# AIM OF THE EXERCISE:
All lines ahead of the one containing "OLED: SH1106 -> SSD1306" are to be left out; that line and each one after it, through the end of the records below, are to be duplicated exactly.

[Stored records]
━━━━━━━━━━━━━━━━
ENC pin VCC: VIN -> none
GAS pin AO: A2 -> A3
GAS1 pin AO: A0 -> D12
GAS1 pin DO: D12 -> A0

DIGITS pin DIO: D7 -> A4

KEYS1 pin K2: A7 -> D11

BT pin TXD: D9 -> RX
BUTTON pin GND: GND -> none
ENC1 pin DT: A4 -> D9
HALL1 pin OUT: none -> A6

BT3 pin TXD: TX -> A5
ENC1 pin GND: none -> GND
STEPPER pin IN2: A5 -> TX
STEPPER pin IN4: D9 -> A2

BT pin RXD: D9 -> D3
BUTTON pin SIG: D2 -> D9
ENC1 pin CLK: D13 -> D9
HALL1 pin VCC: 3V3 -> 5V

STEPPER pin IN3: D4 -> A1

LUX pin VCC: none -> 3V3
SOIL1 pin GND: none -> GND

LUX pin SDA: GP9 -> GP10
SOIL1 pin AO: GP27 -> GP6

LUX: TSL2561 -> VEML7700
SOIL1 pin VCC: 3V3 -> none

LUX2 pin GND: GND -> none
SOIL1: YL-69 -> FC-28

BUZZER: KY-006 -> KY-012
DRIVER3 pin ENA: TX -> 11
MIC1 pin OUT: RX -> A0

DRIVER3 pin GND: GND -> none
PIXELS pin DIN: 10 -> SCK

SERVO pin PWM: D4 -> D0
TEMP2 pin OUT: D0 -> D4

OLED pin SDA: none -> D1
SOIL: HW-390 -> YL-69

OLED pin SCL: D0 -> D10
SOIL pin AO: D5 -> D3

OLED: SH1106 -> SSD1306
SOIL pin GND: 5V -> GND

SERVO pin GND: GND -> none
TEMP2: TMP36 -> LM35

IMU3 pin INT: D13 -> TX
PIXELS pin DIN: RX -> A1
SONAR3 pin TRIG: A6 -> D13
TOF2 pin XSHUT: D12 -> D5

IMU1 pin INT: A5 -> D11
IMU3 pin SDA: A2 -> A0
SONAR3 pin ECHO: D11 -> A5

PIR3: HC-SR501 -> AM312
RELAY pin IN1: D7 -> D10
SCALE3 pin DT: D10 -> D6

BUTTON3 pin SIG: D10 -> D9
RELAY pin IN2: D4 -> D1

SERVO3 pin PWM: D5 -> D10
━━━━━━━━━━━━━━━━
# RESULT OF THIS EXERCISE:
OLED: SH1106 -> SSD1306
SOIL pin GND: 5V -> GND

SERVO pin GND: GND -> none
TEMP2: TMP36 -> LM35

IMU3 pin INT: D13 -> TX
PIXELS pin DIN: RX -> A1
SONAR3 pin TRIG: A6 -> D13
TOF2 pin XSHUT: D12 -> D5

IMU1 pin INT: A5 -> D11
IMU3 pin SDA: A2 -> A0
SONAR3 pin ECHO: D11 -> A5

PIR3: HC-SR501 -> AM312
RELAY pin IN1: D7 -> D10
SCALE3 pin DT: D10 -> D6

BUTTON3 pin SIG: D10 -> D9
RELAY pin IN2: D4 -> D1

SERVO3 pin PWM: D5 -> D10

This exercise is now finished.